• [Directions for this task]:
Each line from the one containing "cyan ellipse: (62, 117) -> (106, 140), moved" to the end of the records below should be restated word for word; please leave out all other lines.

========================================================================

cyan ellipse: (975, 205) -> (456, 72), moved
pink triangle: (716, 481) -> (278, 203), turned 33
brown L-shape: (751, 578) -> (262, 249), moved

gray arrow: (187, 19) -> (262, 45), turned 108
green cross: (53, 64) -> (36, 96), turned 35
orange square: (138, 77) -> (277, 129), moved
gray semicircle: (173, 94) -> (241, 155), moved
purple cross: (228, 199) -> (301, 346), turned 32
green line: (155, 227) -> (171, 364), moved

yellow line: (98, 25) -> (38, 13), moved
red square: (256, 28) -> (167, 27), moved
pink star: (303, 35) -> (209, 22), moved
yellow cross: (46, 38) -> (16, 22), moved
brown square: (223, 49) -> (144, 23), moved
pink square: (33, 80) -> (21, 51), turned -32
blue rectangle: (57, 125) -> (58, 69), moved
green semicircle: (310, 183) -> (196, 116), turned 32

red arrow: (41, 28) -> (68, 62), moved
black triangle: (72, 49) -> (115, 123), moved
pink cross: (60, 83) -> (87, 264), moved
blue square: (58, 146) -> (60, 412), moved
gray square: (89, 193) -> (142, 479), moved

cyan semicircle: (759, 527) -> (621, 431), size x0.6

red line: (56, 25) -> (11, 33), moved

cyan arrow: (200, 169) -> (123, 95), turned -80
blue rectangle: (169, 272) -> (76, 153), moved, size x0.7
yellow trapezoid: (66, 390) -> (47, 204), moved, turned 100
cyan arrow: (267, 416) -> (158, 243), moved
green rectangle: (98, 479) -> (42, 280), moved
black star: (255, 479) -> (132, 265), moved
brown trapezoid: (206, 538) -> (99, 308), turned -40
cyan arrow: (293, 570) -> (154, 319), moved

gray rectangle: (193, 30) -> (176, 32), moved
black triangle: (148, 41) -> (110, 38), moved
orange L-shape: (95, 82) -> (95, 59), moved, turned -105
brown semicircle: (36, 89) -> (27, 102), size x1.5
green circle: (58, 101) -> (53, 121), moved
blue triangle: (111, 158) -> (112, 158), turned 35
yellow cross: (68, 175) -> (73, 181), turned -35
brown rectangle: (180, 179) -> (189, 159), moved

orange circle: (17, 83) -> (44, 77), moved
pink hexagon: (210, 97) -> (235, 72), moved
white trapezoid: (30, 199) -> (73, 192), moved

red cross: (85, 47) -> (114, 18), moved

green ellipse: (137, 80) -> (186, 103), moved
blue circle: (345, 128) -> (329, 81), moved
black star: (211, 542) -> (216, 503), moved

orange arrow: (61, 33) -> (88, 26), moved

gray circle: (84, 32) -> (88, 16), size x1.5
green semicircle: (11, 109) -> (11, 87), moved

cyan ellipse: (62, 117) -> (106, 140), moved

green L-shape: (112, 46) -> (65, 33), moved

========================================================================

• [Answer box]:
cyan ellipse: (62, 117) -> (106, 140), moved

green L-shape: (112, 46) -> (65, 33), moved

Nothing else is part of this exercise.